» TASK INSTRUCTIONS
Every line below that holds the string "CYLINDER" should be copied out.

» DATASET CONTENT
········

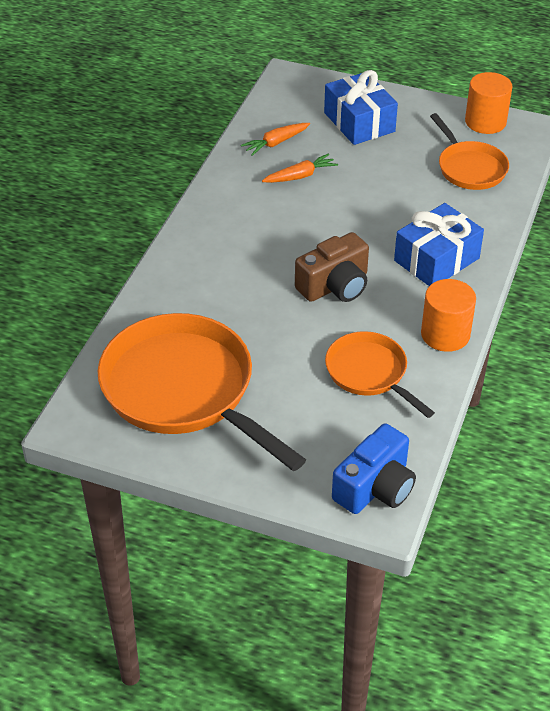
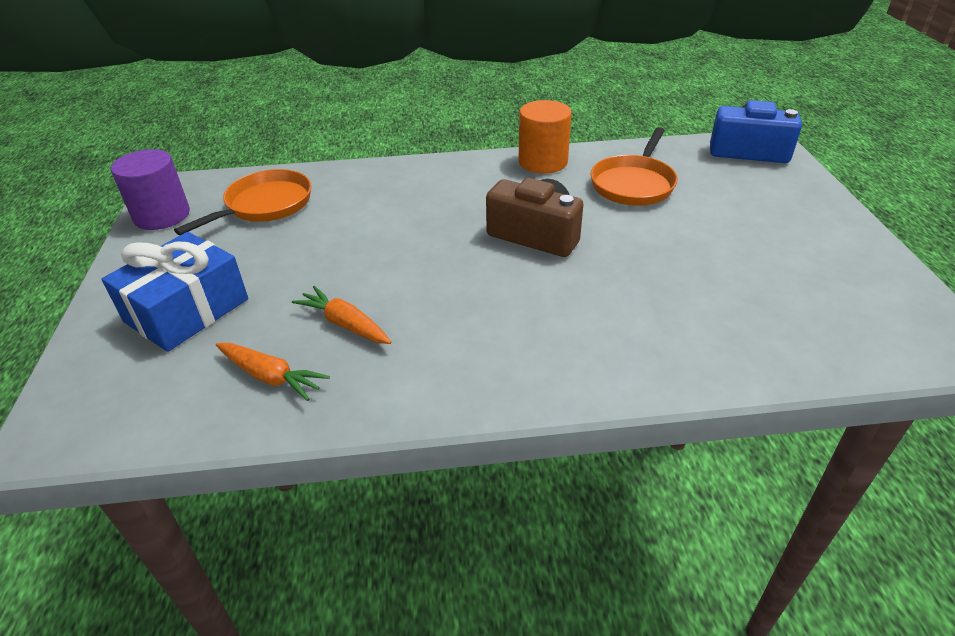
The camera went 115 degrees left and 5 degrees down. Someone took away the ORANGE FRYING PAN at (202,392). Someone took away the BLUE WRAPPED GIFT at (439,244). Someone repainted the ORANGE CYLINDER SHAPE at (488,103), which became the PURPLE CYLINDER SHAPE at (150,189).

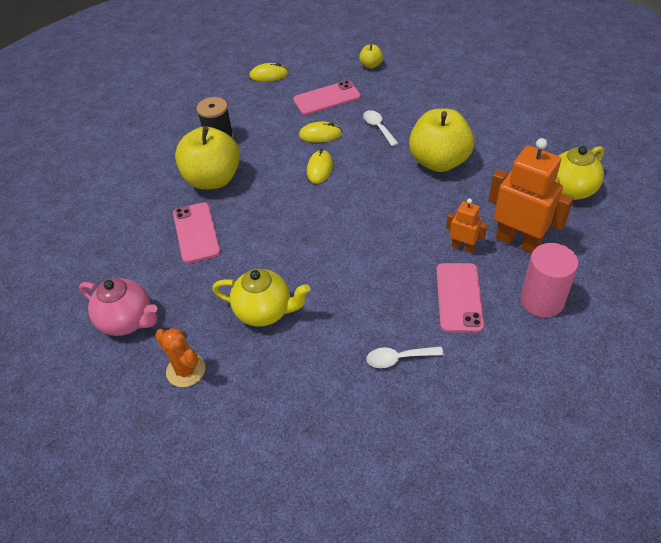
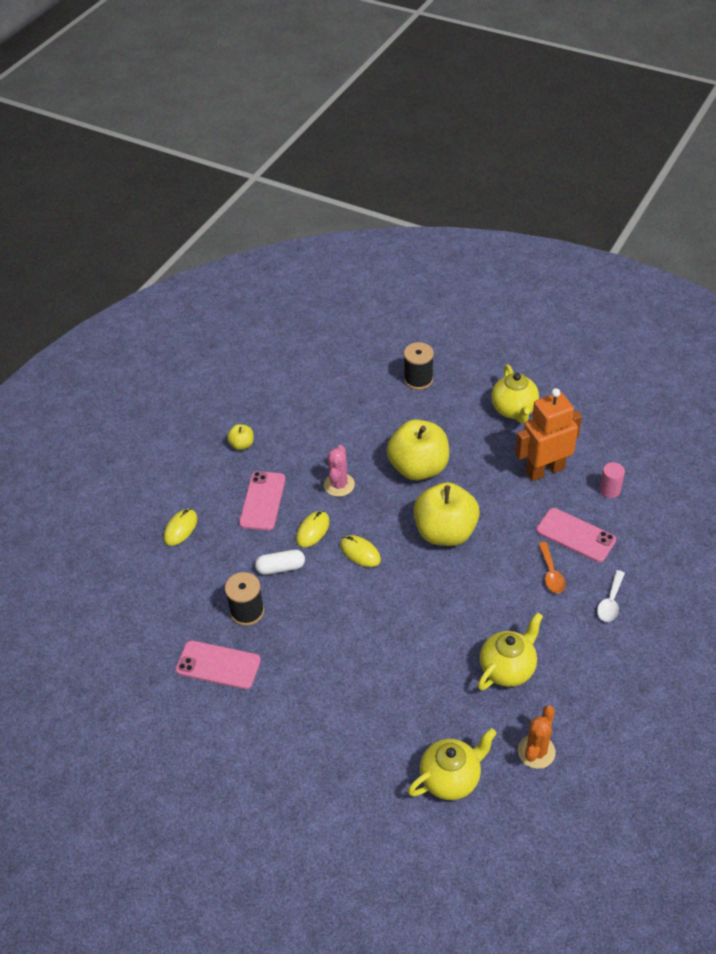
The camera went 60 degrees left and 0 degrees up. Someone repainted the ROSE-PINK TEA POT at (118,307), which became the BRIGHT YELLOW TEA POT at (452,764). Someone rotated the ORANGE PRICKLY PLANT at (180,357) by 45 degrees counterclockwise. Someone carried the ROSE-PINK PHONE from (197,233) to (218,664). Someone carried the BRIGHT YELLOW TOY APPLE from (207,158) to (446,514). Someone swapped the SNOW-WHITE TEASPOON at (381,128) for the ROSE-PINK PRICKLY PLANT at (339,471). Someone took away the ORANGE ROBOT FIGURE at (466,226). Someone scaled the ROSE-PINK CYLINDER SHAPE at (549,280) by 0.59. Someone put down the SNOW-WHITE PILL at (280,562). Someone put down the JET-BLACK REEL OF THREAD at (419,366). Someone put down the ORANGE TEASPOON at (552,567).

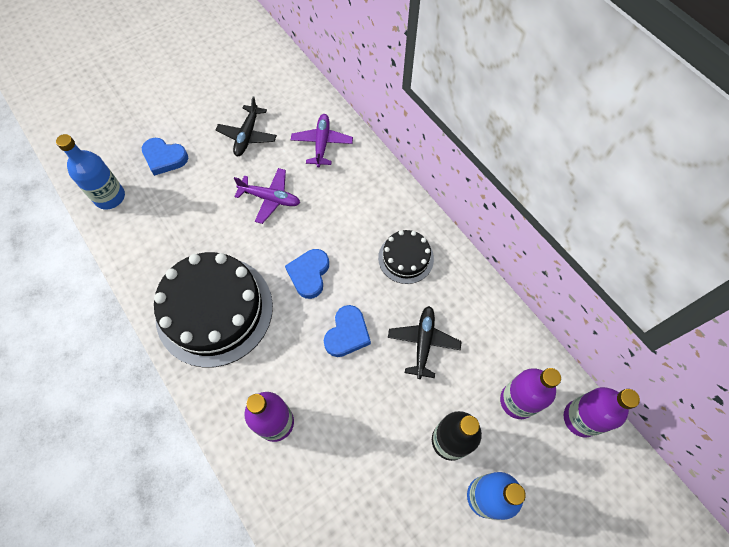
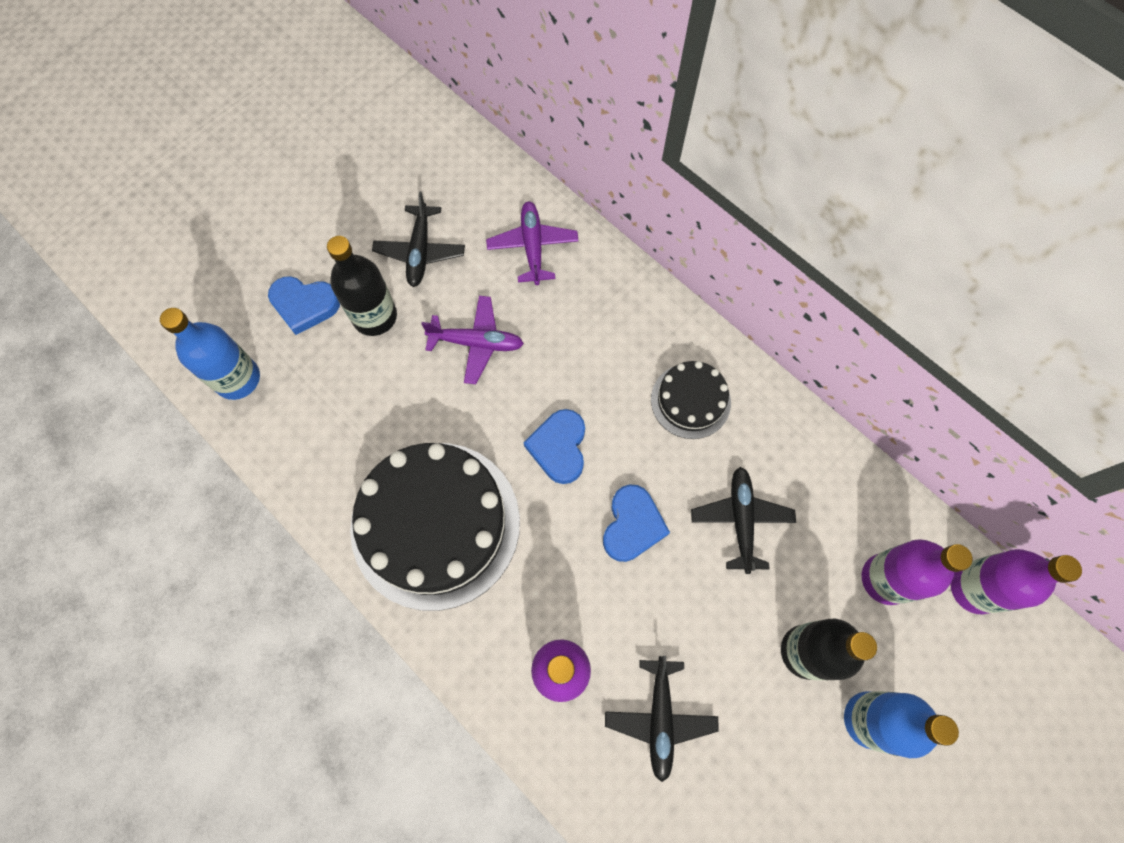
The camera went 10 degrees left and 5 degrees up. Someone put down the JET-BLACK BOTTLE at (362,286). Someone put down the JET-BLACK TOY PLANE at (662,719).

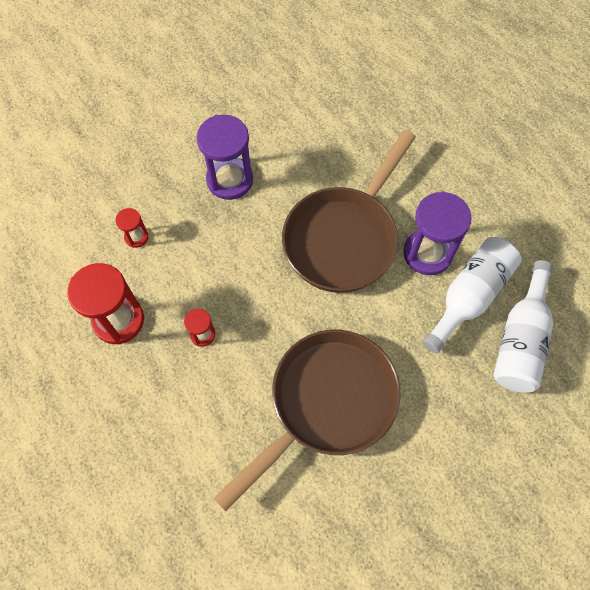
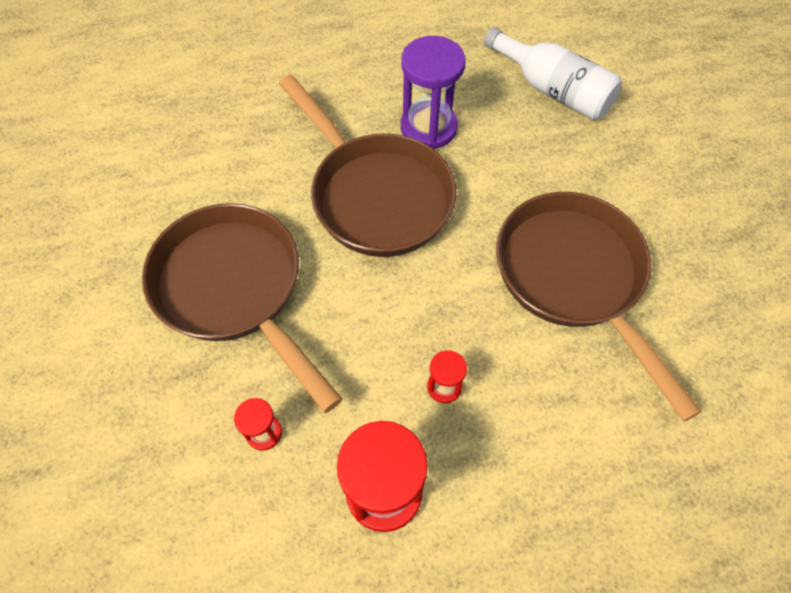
The camera went 70 degrees left and 5 degrees down. Someone swapped the PURPLE SANDGLASS at (225,157) for the BROWN FRYING PAN at (242,308). Someone took away the SNOW-WHITE BOTTLE at (472,295).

········

» SOLUTION TO THIS TASK
The camera went 115 degrees left and 5 degrees down. Someone took away the ORANGE FRYING PAN at (202,392). Someone took away the BLUE WRAPPED GIFT at (439,244). Someone repainted the ORANGE CYLINDER SHAPE at (488,103), which became the PURPLE CYLINDER SHAPE at (150,189).
The camera went 60 degrees left and 0 degrees up. Someone repainted the ROSE-PINK TEA POT at (118,307), which became the BRIGHT YELLOW TEA POT at (452,764). Someone rotated the ORANGE PRICKLY PLANT at (180,357) by 45 degrees counterclockwise. Someone carried the ROSE-PINK PHONE from (197,233) to (218,664). Someone carried the BRIGHT YELLOW TOY APPLE from (207,158) to (446,514). Someone swapped the SNOW-WHITE TEASPOON at (381,128) for the ROSE-PINK PRICKLY PLANT at (339,471). Someone took away the ORANGE ROBOT FIGURE at (466,226). Someone scaled the ROSE-PINK CYLINDER SHAPE at (549,280) by 0.59. Someone put down the SNOW-WHITE PILL at (280,562). Someone put down the JET-BLACK REEL OF THREAD at (419,366). Someone put down the ORANGE TEASPOON at (552,567).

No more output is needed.